Pictures aside, restate the records below exactly as written.

ENTRIES PROVIDED

[Start of Attachment]

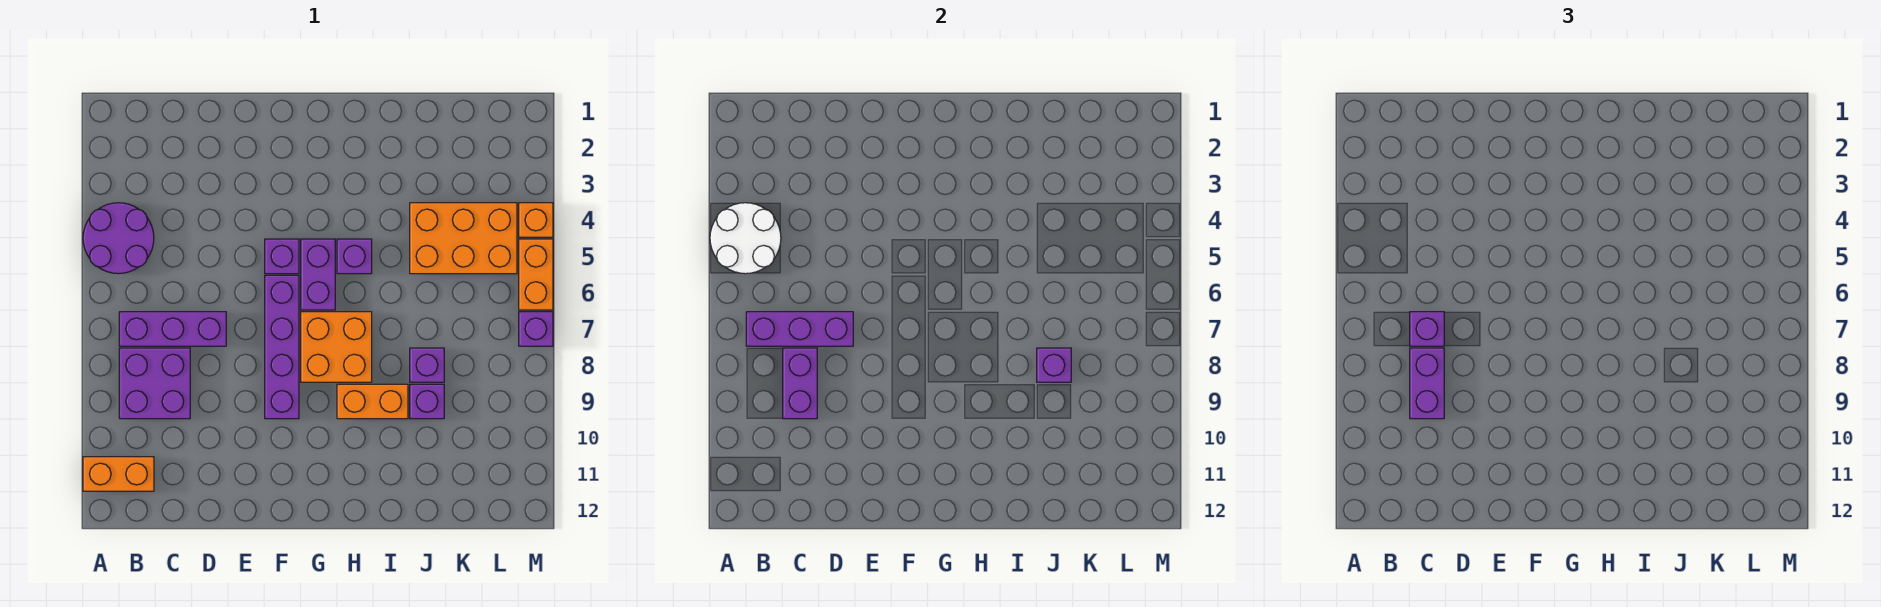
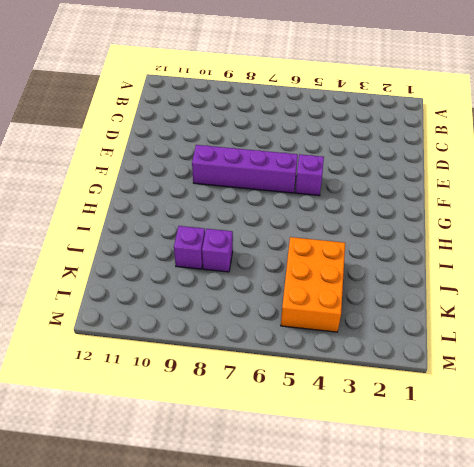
none -> purple round brick A4:B5 level 1
none -> orange brick A11:B11 level 1
none -> purple brick B7:D7 level 1

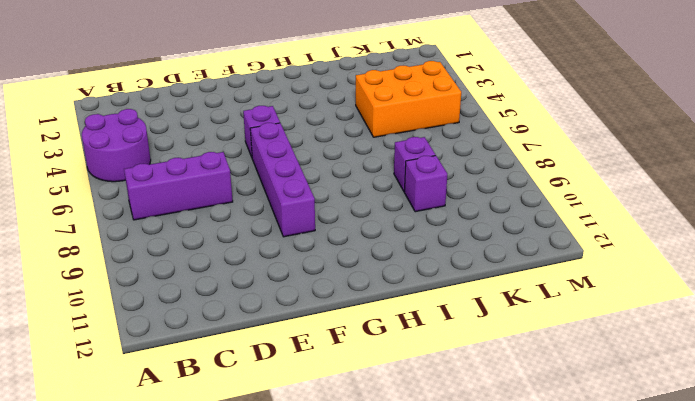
none -> orange brick A11:B11 level 1
none -> purple brick B8:C9 level 1
none -> purple brick G5:G6 level 1

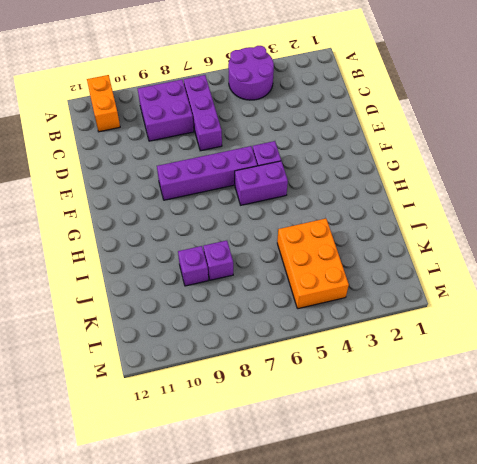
none -> orange brick G7:H8 level 1
none -> purple brick H5 level 1
none -> orange brick H9:I9 level 1

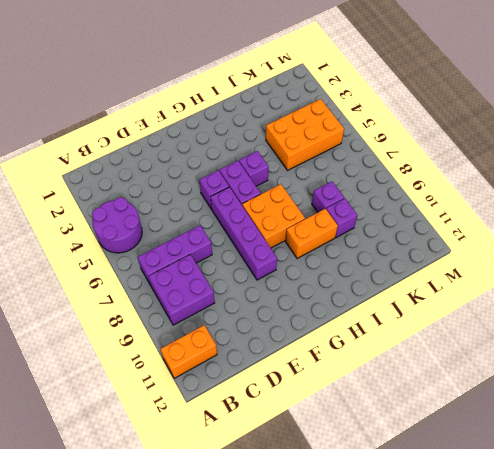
none -> orange brick M4 level 1
none -> orange brick M5:M6 level 1
none -> purple brick M7 level 1

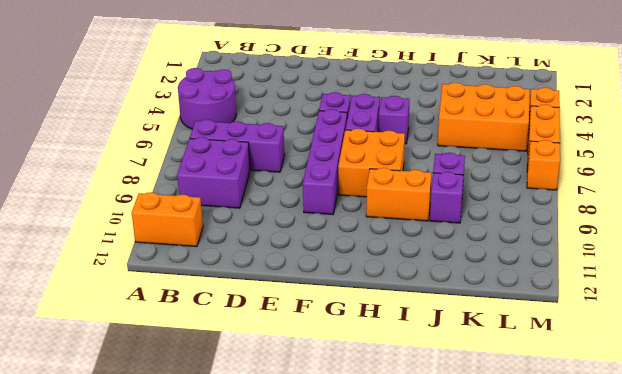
orange brick M7 level 1 -> purple brick M7 level 1
none -> white round brick A4:B5 level 2
none -> purple brick B7:D7 level 2
none -> purple brick C8:C9 level 2

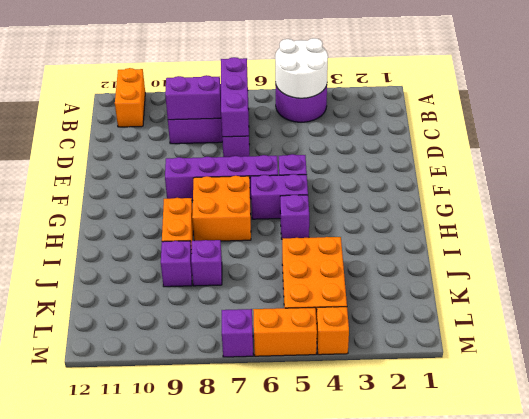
none -> purple brick J8 level 2
none -> purple brick C7 level 3
none -> purple brick C8:C9 level 3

[End of Attachment]

ANSWER TO THE PROBLEM
none -> purple round brick A4:B5 level 1
none -> orange brick A11:B11 level 1
none -> purple brick B7:D7 level 1

none -> orange brick A11:B11 level 1
none -> purple brick B8:C9 level 1
none -> purple brick G5:G6 level 1

none -> orange brick G7:H8 level 1
none -> purple brick H5 level 1
none -> orange brick H9:I9 level 1

none -> orange brick M4 level 1
none -> orange brick M5:M6 level 1
none -> purple brick M7 level 1

orange brick M7 level 1 -> purple brick M7 level 1
none -> white round brick A4:B5 level 2
none -> purple brick B7:D7 level 2
none -> purple brick C8:C9 level 2

none -> purple brick J8 level 2
none -> purple brick C7 level 3
none -> purple brick C8:C9 level 3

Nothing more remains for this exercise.